■ TASK TO CARRY OUT: Please copy, exactly as they appear below, the lines from the one containing "gray circle: (29, 640) -> (27, 484), moved" through the one containing "purple star: (60, 692) -> (31, 412), moved".

■ SUPPLIED RECORDS:
● ● ● ● ● ● ●

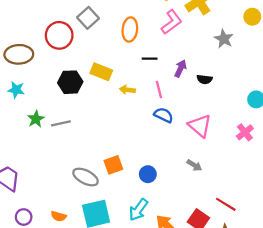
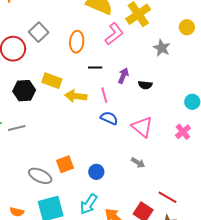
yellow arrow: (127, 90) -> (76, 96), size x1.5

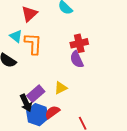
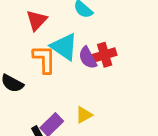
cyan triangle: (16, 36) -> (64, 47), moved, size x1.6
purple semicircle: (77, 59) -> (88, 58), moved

● ● ● ● ● ● ●

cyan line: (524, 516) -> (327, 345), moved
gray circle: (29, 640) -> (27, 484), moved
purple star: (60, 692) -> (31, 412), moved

● ● ● ● ● ● ●

■ FINAL ANSWER:
gray circle: (29, 640) -> (27, 484), moved
purple star: (60, 692) -> (31, 412), moved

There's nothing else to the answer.